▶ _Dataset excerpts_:
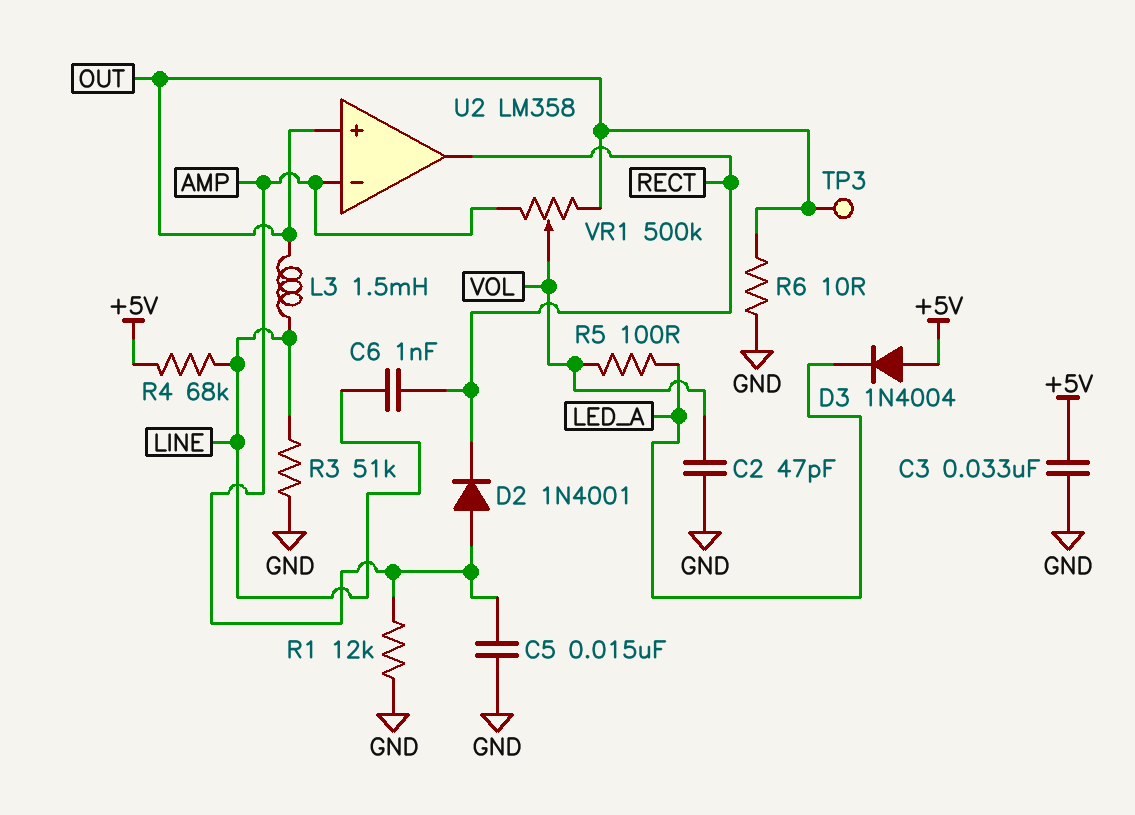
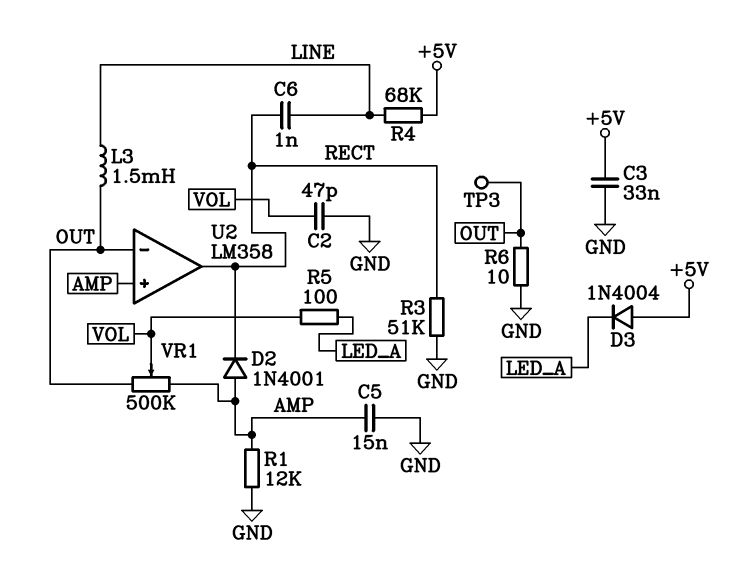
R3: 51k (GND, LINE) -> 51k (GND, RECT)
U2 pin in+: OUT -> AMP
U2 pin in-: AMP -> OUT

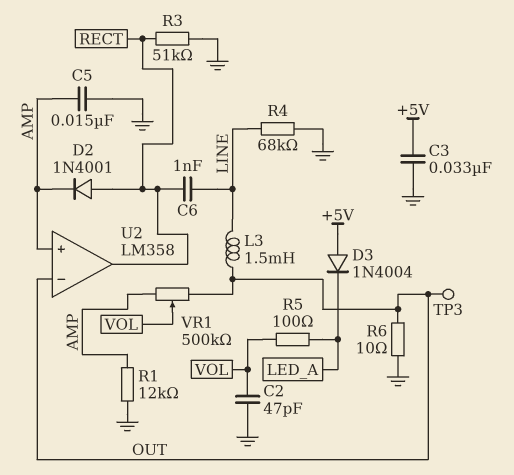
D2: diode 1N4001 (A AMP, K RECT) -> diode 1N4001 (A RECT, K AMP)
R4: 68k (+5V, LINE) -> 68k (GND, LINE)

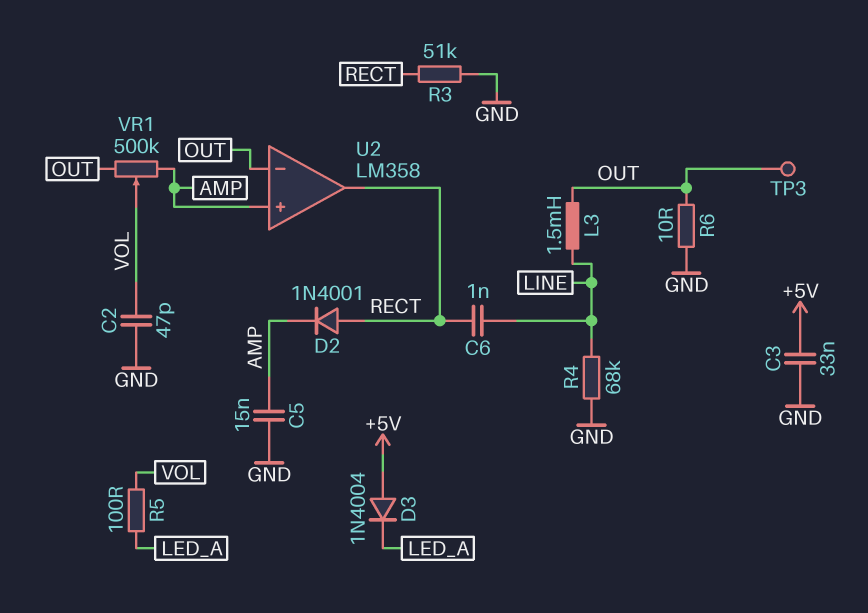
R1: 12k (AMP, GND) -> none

▶ _Work to be completed_: Leaving aside the images, write out every entry above exactly.

▶ _Solution to this problem_:
R3: 51k (GND, LINE) -> 51k (GND, RECT)
U2 pin in+: OUT -> AMP
U2 pin in-: AMP -> OUT

D2: diode 1N4001 (A AMP, K RECT) -> diode 1N4001 (A RECT, K AMP)
R4: 68k (+5V, LINE) -> 68k (GND, LINE)

R1: 12k (AMP, GND) -> none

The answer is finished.